WHAT IS REQUIRED :: Please copy out all lines of the entries that contain the word "white".

TASK INPUTS ::

══════════

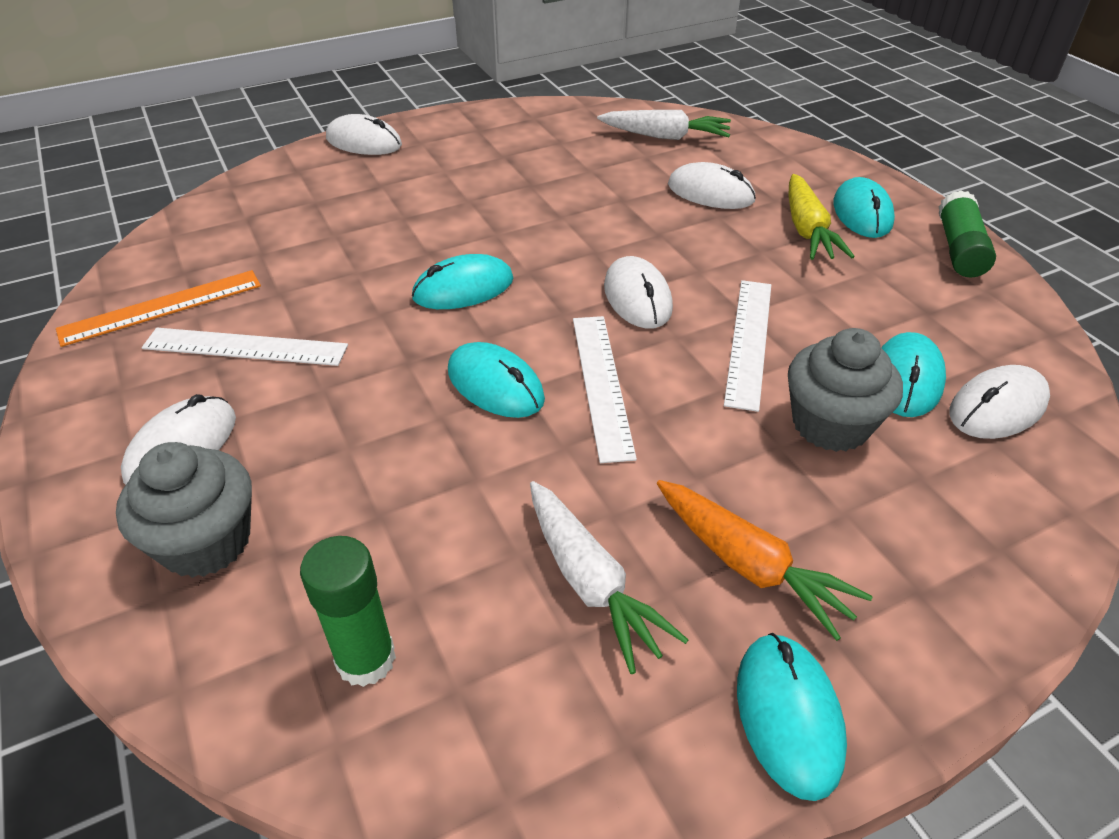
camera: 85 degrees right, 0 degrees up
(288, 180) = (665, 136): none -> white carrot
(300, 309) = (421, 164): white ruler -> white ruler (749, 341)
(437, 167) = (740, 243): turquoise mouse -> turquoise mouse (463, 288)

══════════

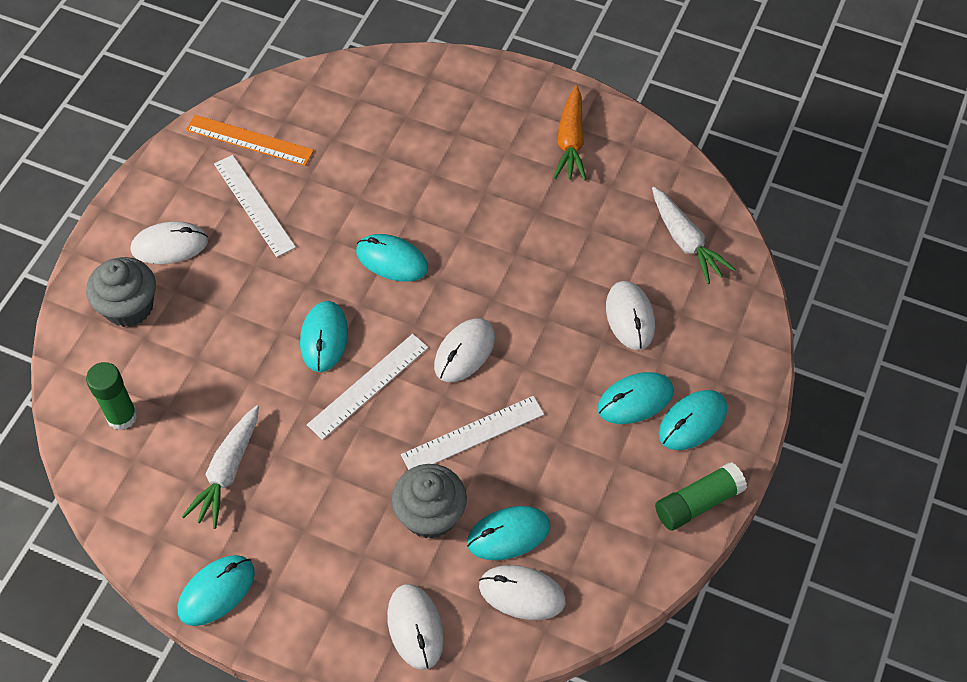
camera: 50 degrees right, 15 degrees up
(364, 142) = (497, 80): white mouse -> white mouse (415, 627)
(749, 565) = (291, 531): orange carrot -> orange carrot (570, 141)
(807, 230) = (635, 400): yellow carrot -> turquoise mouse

══════════

RESPONSE BELOW ::
(288, 180) = (665, 136): none -> white carrot
(300, 309) = (421, 164): white ruler -> white ruler (749, 341)
(364, 142) = (497, 80): white mouse -> white mouse (415, 627)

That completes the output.